TASK TO CARRY OUT:
Please give the whole listing again word for word, and drop any pictures it holds.

-=-=-

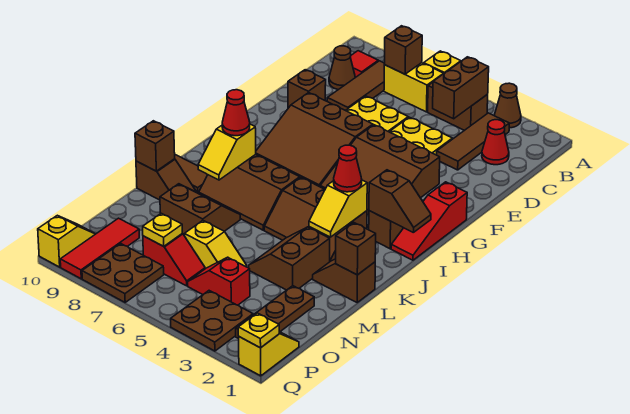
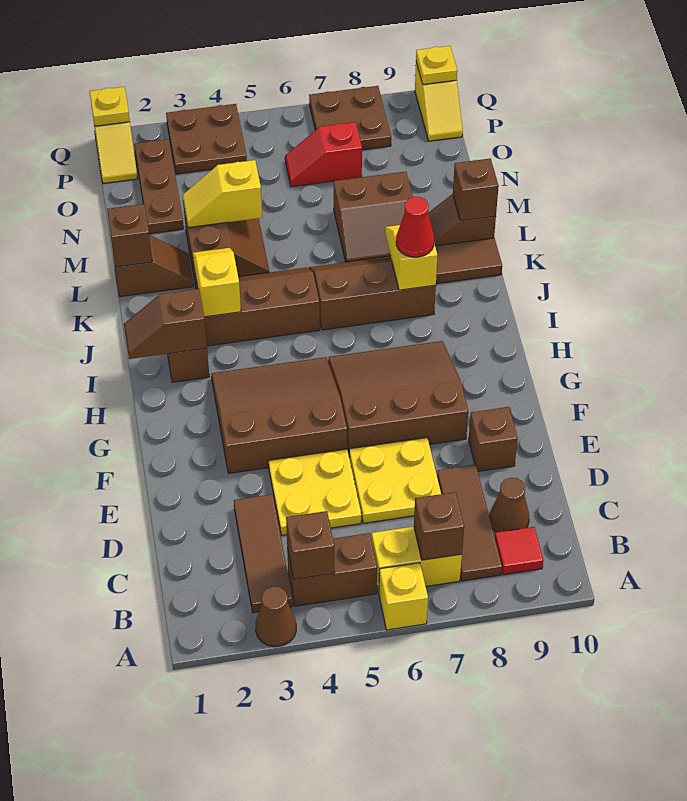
brown brick B4:C4 level 2 -> brown brick B4 level 2
red cone C2 level 1 -> none
red slope G1:I1 level 1 top G -> none
red cone J3 level 3 -> none
yellow slope N5:N6 level 1 top 6 -> yellow slope M3:M4 level 2 top 4
red slope O4:O5 level 1 top 4 -> none
yellow plate O7 level 2 -> yellow plate Q10 level 2
red tile O9:Q9 level 1 -> none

-=-=-

RESPONSE BELOW:
brown brick B4:C4 level 2 -> brown brick B4 level 2
red cone C2 level 1 -> none
red slope G1:I1 level 1 top G -> none
red cone J3 level 3 -> none
yellow slope N5:N6 level 1 top 6 -> yellow slope M3:M4 level 2 top 4
red slope O4:O5 level 1 top 4 -> none
yellow plate O7 level 2 -> yellow plate Q10 level 2
red tile O9:Q9 level 1 -> none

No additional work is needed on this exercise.